▶ **Problem description**
Go to the line holding "kalkulator [biały] [333,471]" in the entries below and write out exactly every line down to and including the line holding "latarka [szary] [90,291]".

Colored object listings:
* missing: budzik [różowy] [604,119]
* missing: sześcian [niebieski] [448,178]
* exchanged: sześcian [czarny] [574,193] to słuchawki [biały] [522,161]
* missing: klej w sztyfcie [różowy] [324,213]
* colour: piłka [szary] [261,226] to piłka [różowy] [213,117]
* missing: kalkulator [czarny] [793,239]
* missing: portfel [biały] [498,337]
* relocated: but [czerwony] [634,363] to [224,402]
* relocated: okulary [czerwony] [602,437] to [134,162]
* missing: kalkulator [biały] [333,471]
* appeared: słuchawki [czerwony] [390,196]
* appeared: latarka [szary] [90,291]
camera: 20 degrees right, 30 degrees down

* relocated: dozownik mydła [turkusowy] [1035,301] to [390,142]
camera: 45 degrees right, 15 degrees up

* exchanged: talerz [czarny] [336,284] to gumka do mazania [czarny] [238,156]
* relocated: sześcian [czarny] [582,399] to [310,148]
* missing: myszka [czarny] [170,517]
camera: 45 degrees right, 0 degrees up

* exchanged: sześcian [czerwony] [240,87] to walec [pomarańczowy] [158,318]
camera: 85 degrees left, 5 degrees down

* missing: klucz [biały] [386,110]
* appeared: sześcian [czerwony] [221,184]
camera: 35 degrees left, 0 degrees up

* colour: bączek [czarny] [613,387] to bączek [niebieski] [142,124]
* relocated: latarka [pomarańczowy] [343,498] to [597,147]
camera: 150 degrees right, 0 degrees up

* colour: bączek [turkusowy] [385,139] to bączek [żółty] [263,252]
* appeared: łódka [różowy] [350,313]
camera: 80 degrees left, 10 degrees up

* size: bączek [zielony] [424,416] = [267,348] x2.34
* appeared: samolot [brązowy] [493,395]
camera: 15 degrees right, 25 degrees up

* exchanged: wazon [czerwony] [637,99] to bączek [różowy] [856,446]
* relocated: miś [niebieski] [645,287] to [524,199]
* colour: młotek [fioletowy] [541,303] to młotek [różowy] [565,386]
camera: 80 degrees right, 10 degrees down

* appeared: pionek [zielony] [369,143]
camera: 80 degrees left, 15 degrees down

▶ **Solution for this exercise**
* missing: kalkulator [biały] [333,471]
* appeared: słuchawki [czerwony] [390,196]
* appeared: latarka [szary] [90,291]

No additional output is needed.